▶ The data
===

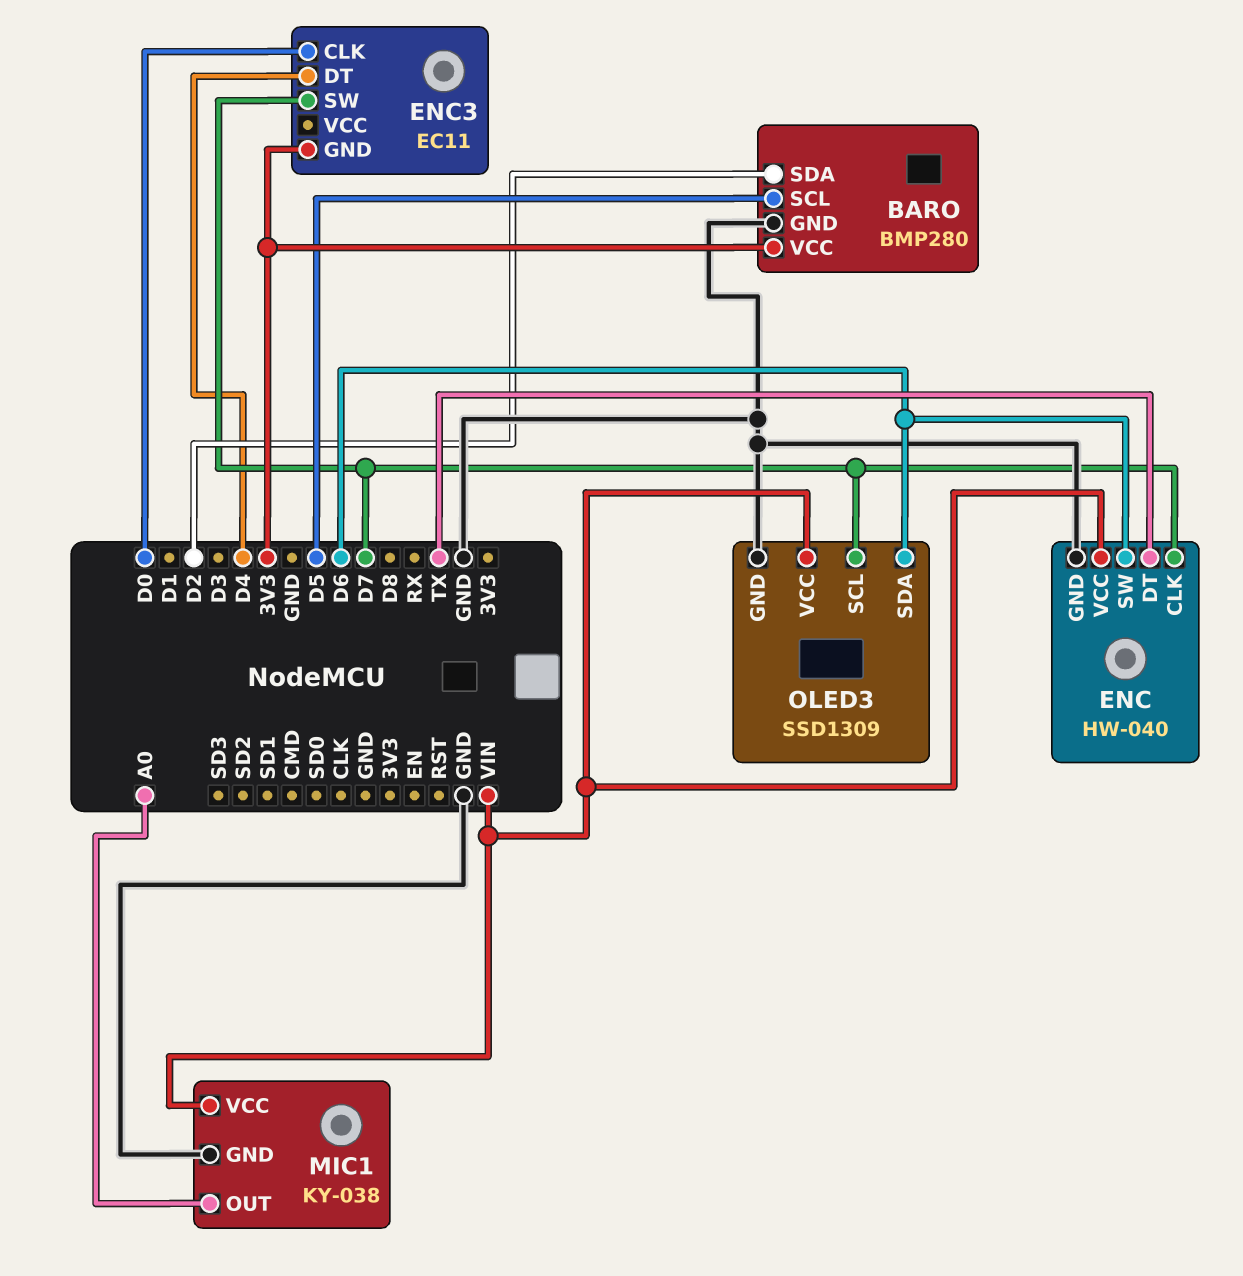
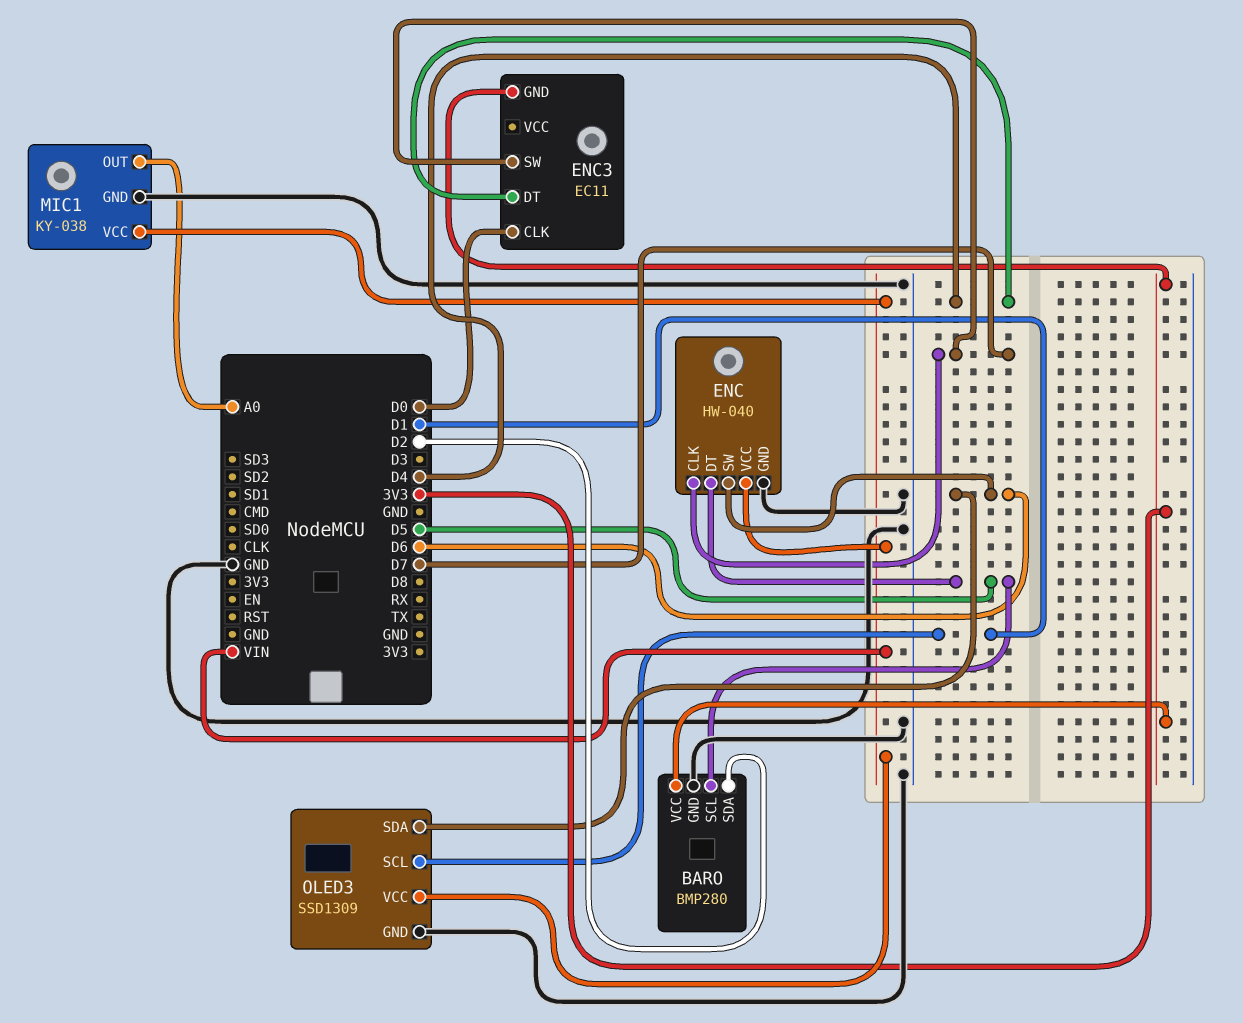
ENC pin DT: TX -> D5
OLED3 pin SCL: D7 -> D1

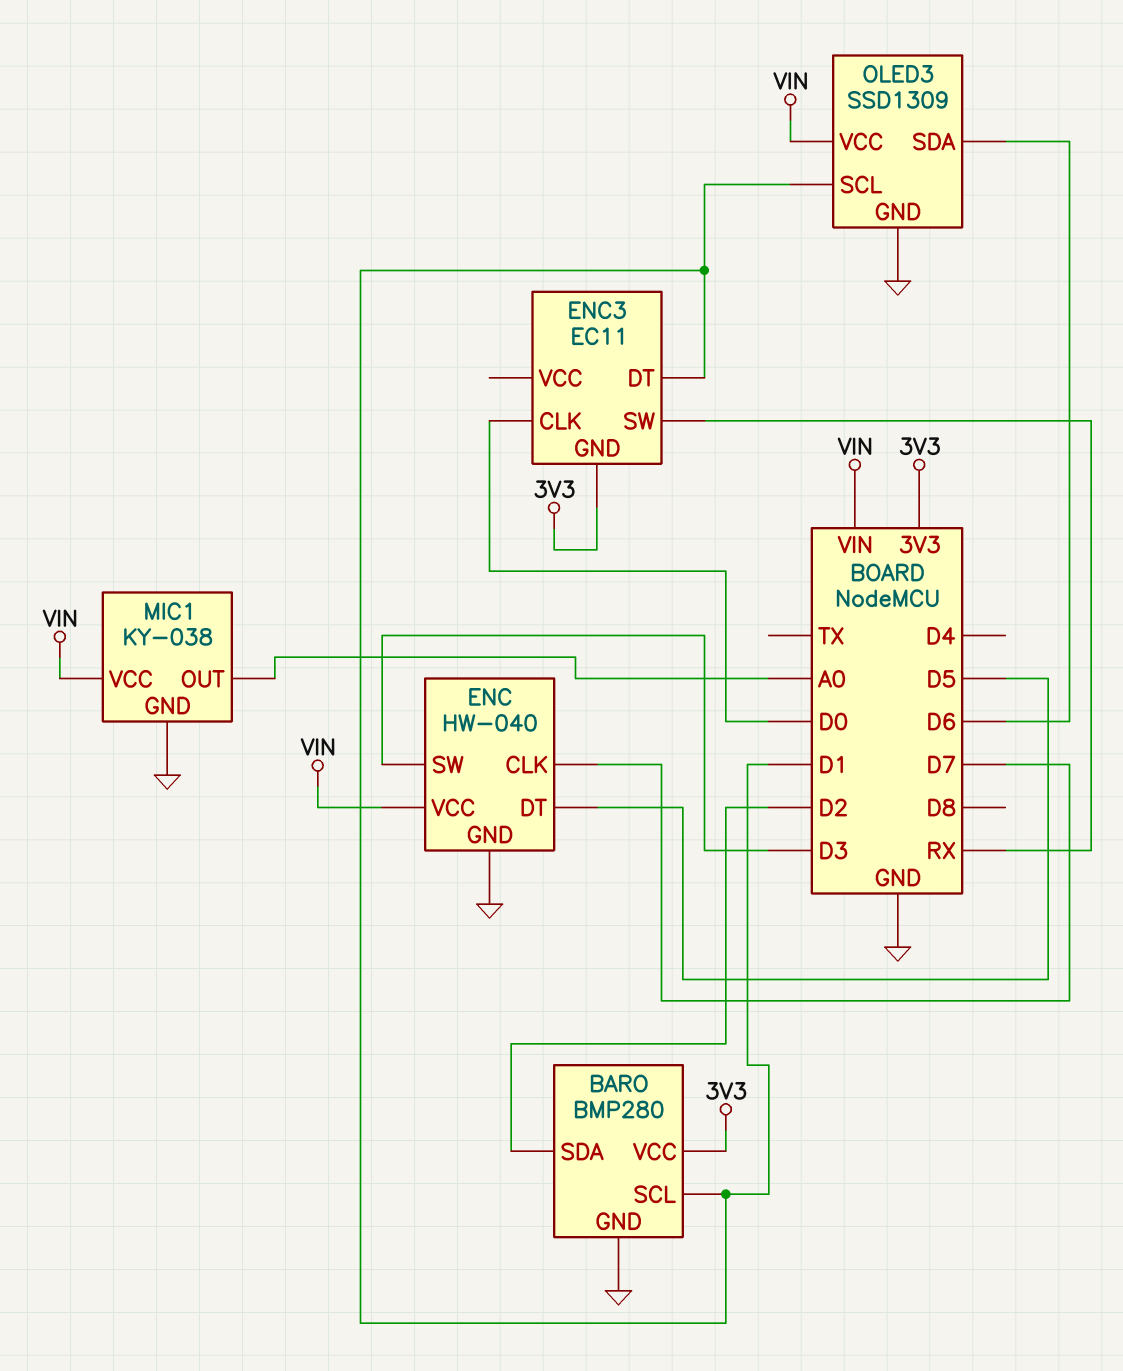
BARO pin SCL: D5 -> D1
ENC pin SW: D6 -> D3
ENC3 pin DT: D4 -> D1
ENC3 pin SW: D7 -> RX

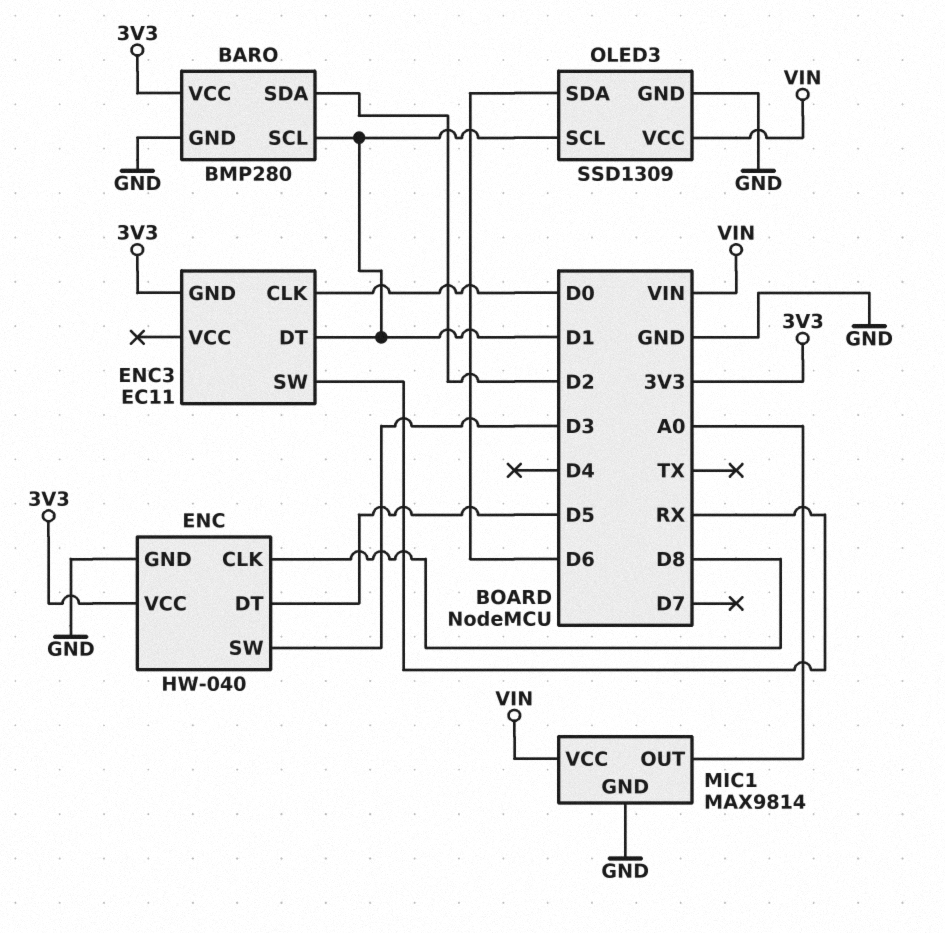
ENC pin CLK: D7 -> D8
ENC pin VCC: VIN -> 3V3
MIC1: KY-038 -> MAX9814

===

▶ What to produce
Produce an exact copy of the lines from the line with "BARO pin SCL: D5 -> D1" through the last line of the data above, both ends included. No pictures belong in it.

▶ Response area
BARO pin SCL: D5 -> D1
ENC pin SW: D6 -> D3
ENC3 pin DT: D4 -> D1
ENC3 pin SW: D7 -> RX

ENC pin CLK: D7 -> D8
ENC pin VCC: VIN -> 3V3
MIC1: KY-038 -> MAX9814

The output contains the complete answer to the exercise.